Look below for the lines from the one with "camera: 30 degrees left, 10 degrees down" to the one with "(504, 321) = (568, 411): none -> blue drum", and copy exactly those lines, both ends included.

Recorded information —
[Start of Attachment]

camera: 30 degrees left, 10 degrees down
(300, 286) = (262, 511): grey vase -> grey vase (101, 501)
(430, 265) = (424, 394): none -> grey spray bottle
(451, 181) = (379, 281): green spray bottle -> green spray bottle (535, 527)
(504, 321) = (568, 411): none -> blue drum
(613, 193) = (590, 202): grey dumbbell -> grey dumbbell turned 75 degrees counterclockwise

[End of Attachment]
[Start of Attachment]

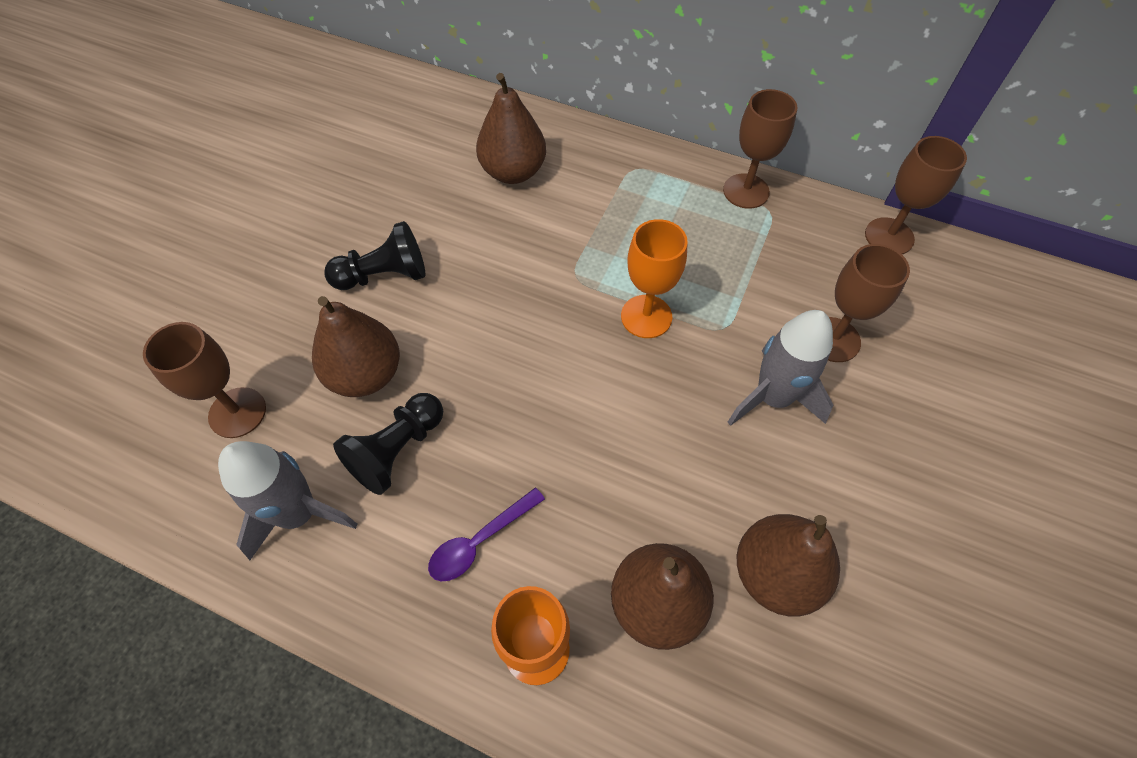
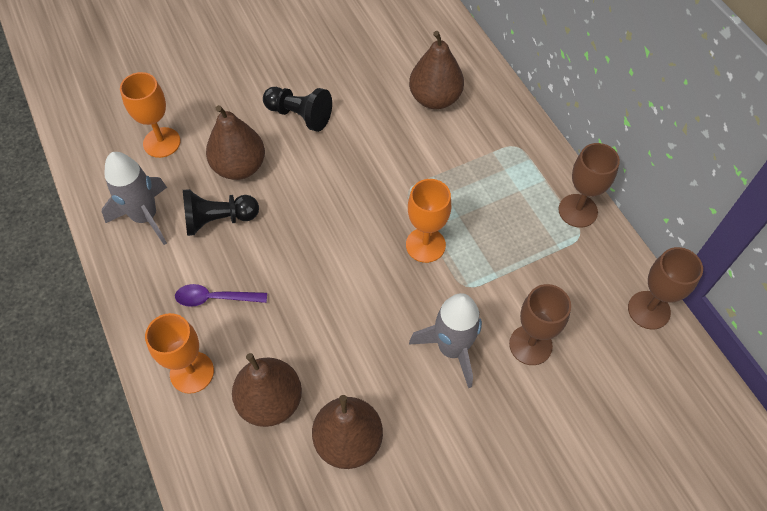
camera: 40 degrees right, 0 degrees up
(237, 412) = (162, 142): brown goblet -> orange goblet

[End of Attachment]

Task result —
camera: 30 degrees left, 10 degrees down
(300, 286) = (262, 511): grey vase -> grey vase (101, 501)
(430, 265) = (424, 394): none -> grey spray bottle
(451, 181) = (379, 281): green spray bottle -> green spray bottle (535, 527)
(504, 321) = (568, 411): none -> blue drum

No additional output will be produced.